▶ _WHAT YOU HAVE TO DO_: This exercise calls for copying every line below that holds the word "pink".

Records drawn from a dataset
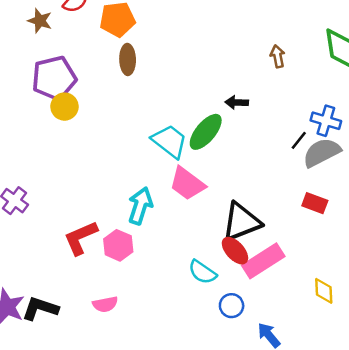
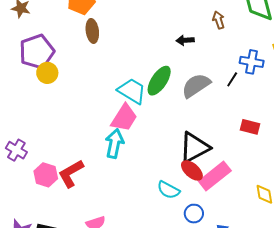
brown arrow: (278, 56) -> (219, 20), moved
black arrow: (237, 102) -> (185, 40), moved
gray semicircle: (322, 152) -> (196, 86), moved
pink trapezoid: (187, 184) -> (124, 118), moved, turned -88
pink hexagon: (118, 245) -> (46, 175), moved

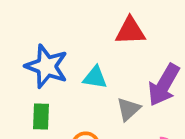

▶ _TASK RESULT_:
pink trapezoid: (187, 184) -> (124, 118), moved, turned -88
pink hexagon: (118, 245) -> (46, 175), moved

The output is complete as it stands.